▸ DESCRIPTION OF THE TASK:
Your copy should begin with the line containing "pink square: rotated", end with the line containing "red semicircle: moved 1 px up", match the listing below exactly, and contain no pictures.

▸ RECORD EXCERPTS:
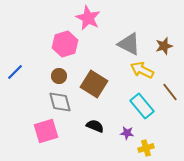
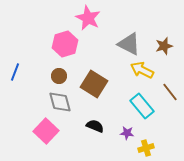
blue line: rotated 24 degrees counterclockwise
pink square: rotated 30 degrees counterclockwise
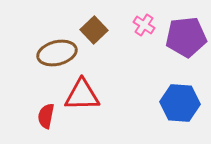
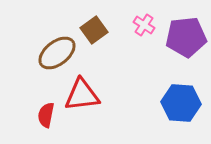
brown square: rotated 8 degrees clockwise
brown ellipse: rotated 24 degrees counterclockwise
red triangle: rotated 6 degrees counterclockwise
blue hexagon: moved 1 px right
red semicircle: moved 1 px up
...
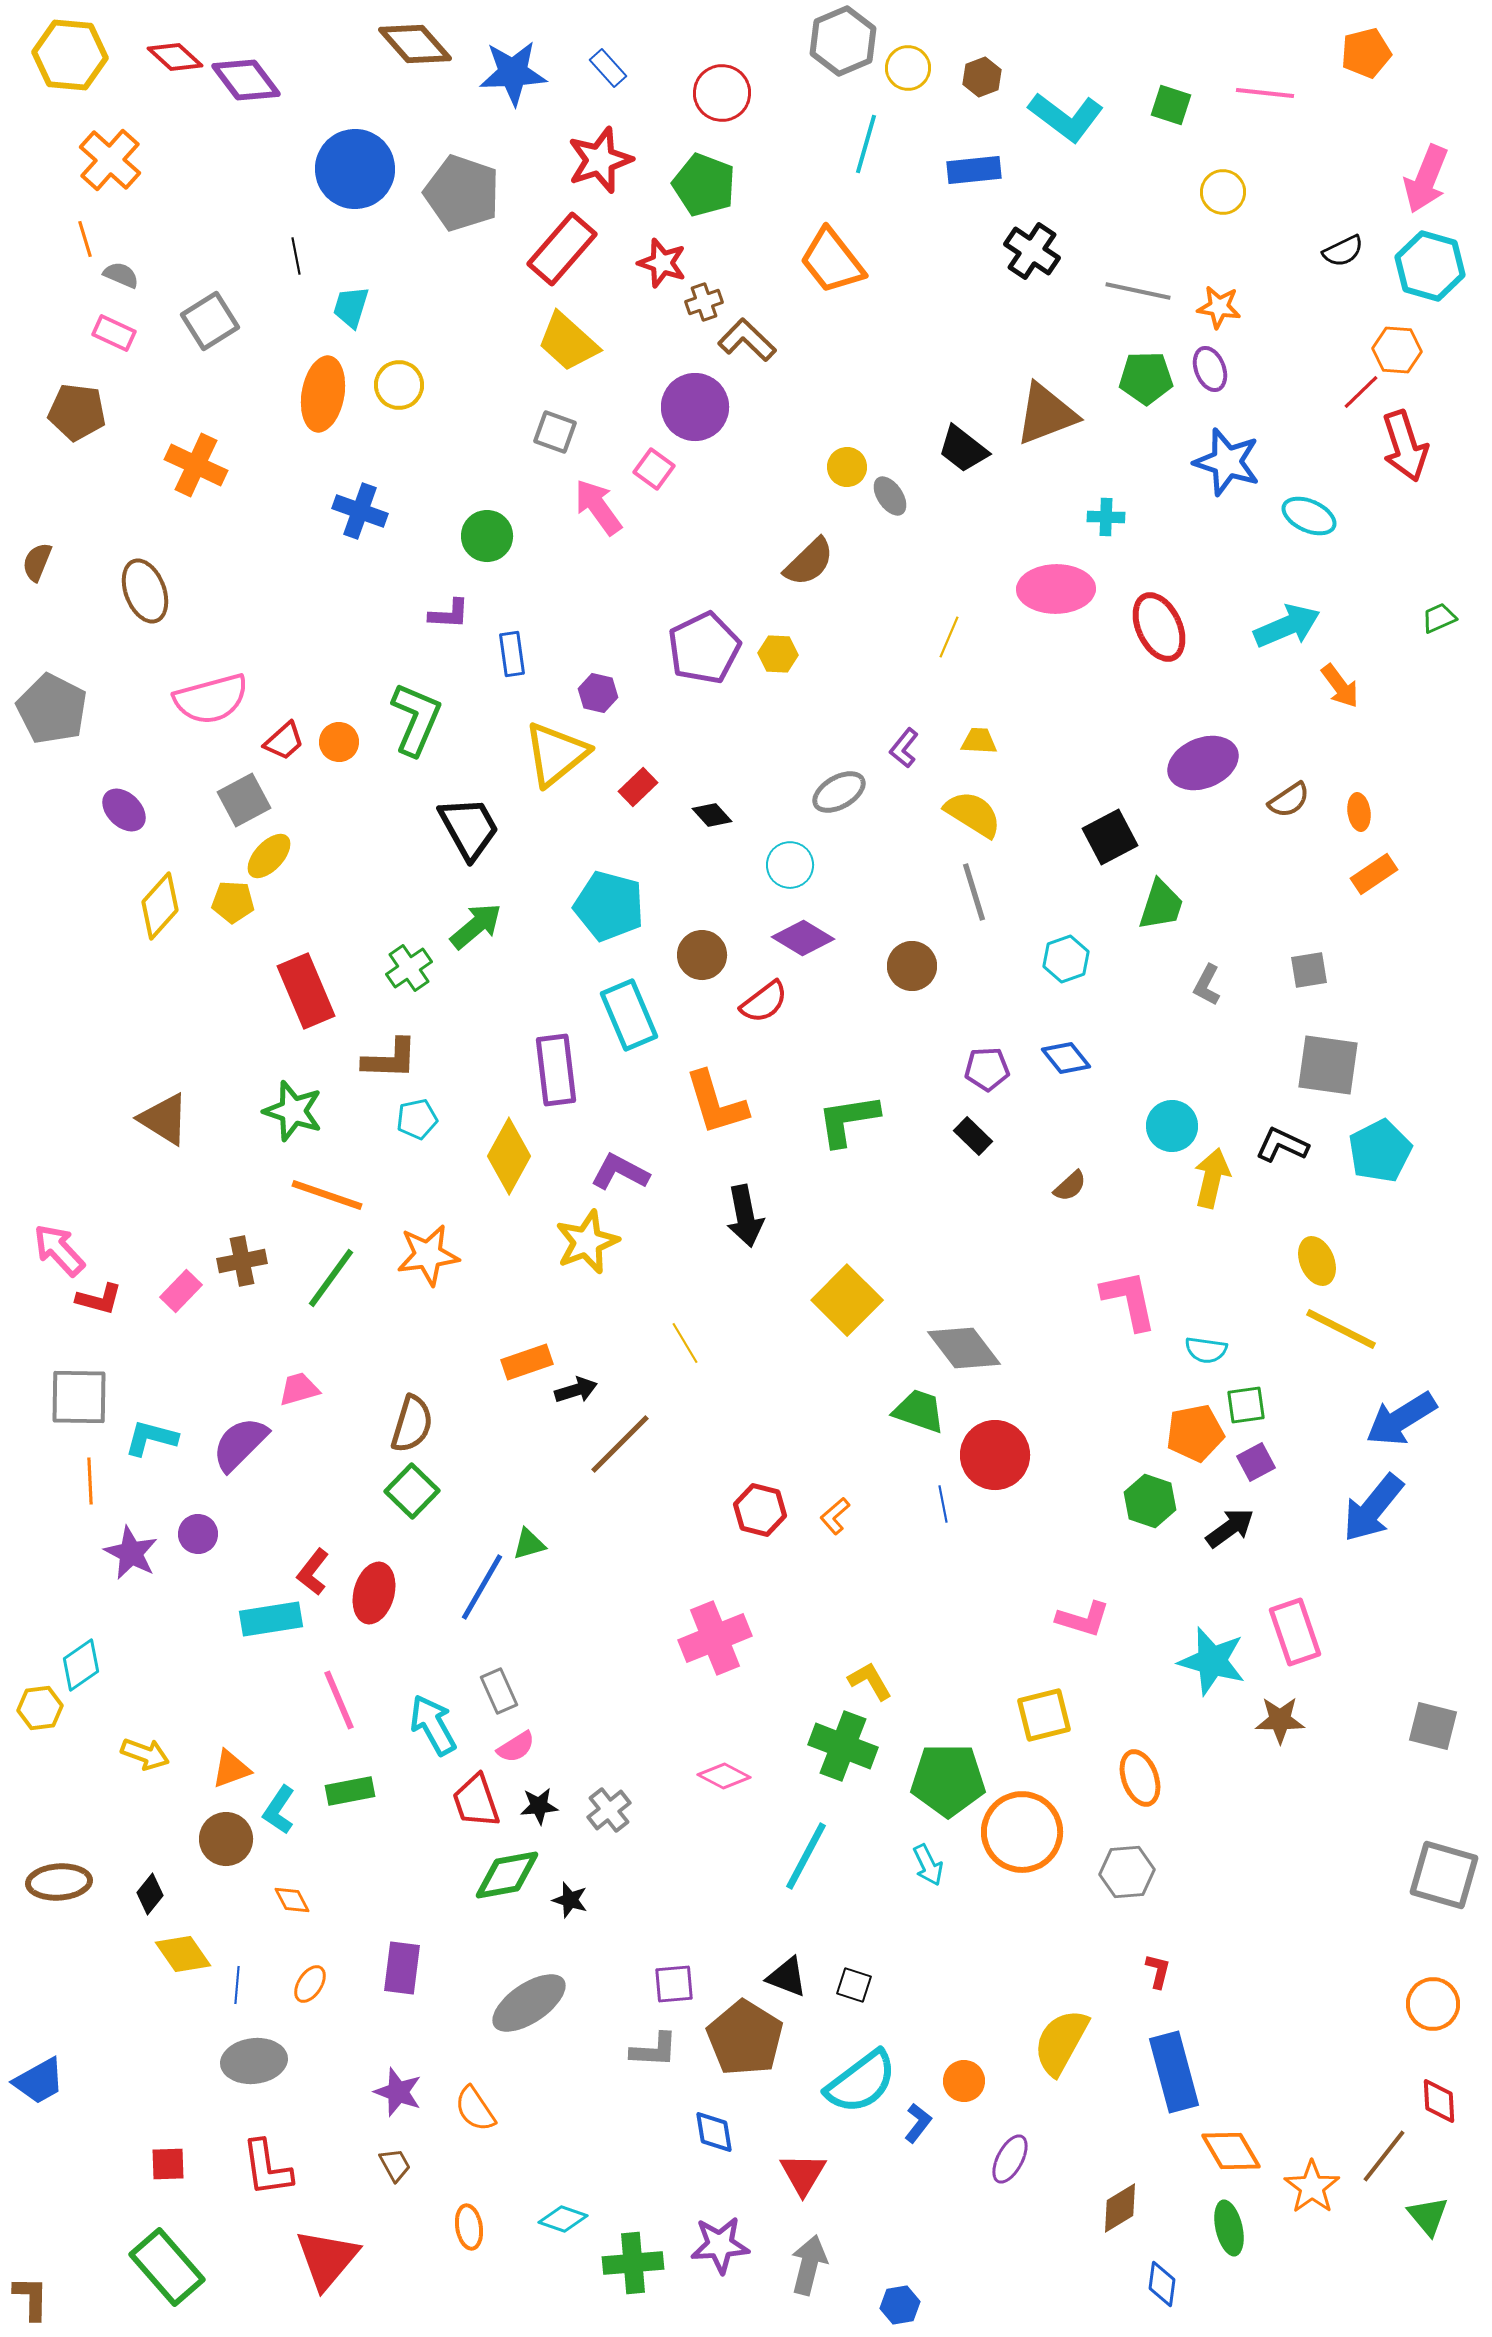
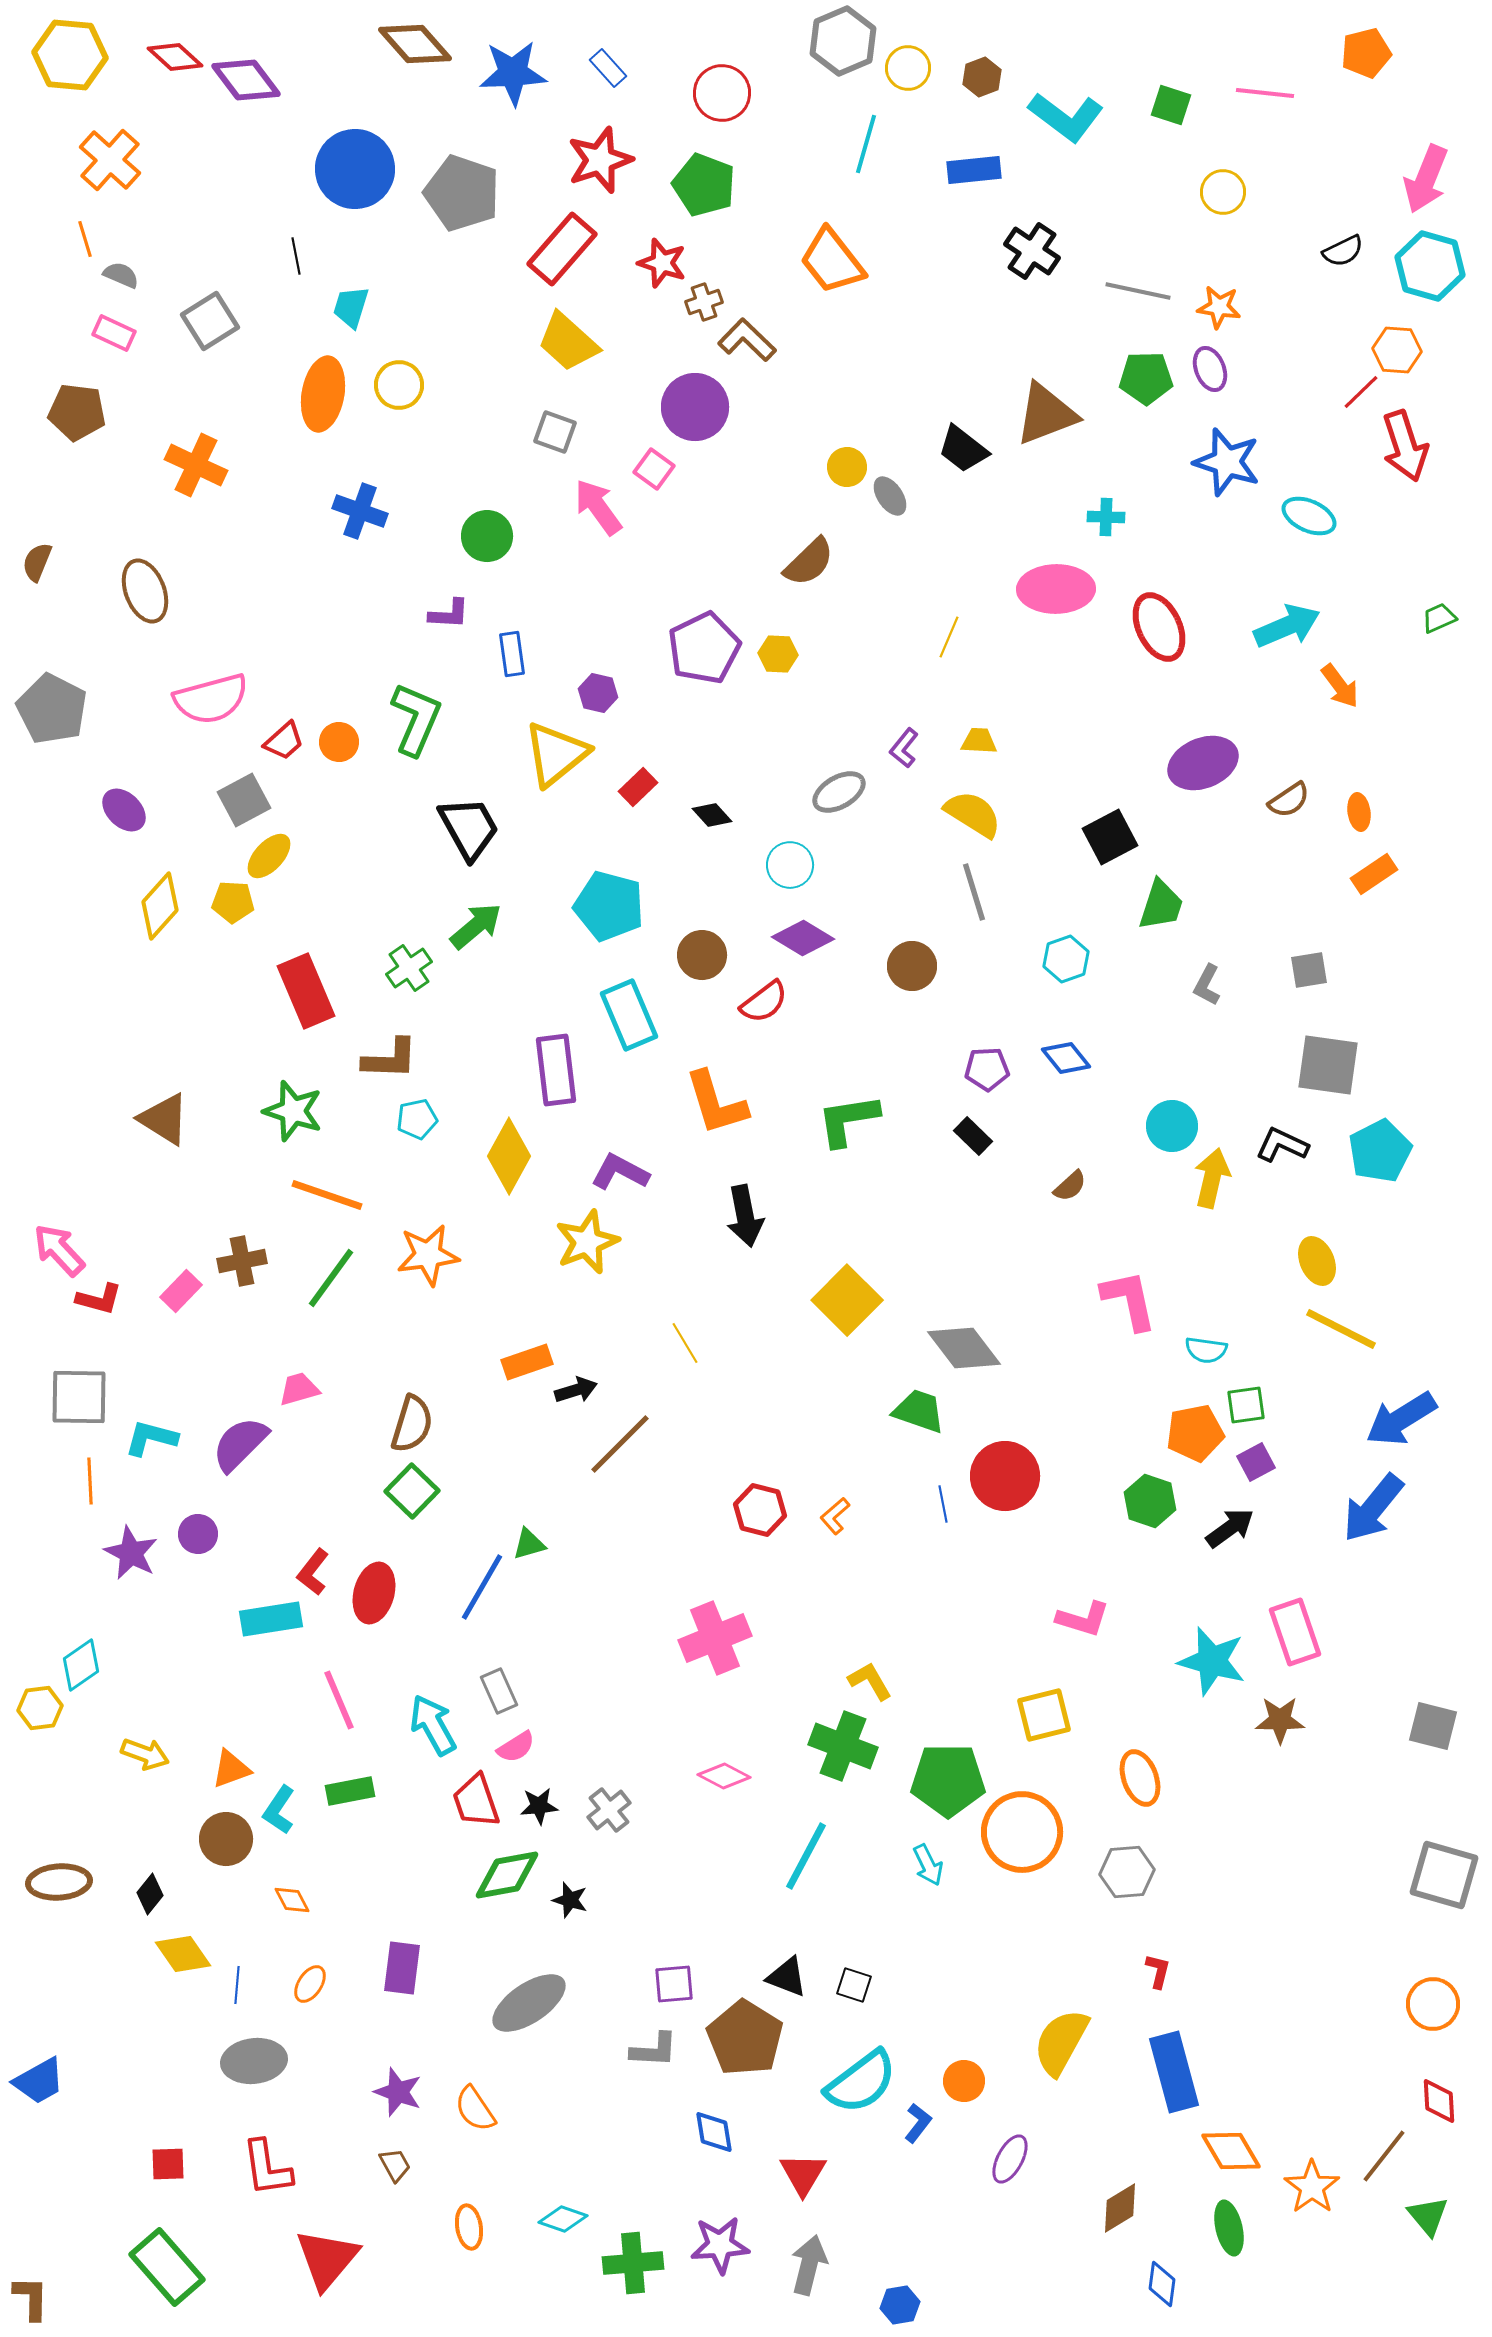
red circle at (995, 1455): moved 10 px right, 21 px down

▸ ANSWER FOR THIS EXERCISE:
pink square: rotated 30 degrees counterclockwise
brown square: rotated 8 degrees clockwise
brown ellipse: rotated 24 degrees counterclockwise
red triangle: rotated 6 degrees counterclockwise
blue hexagon: moved 1 px right
red semicircle: moved 1 px up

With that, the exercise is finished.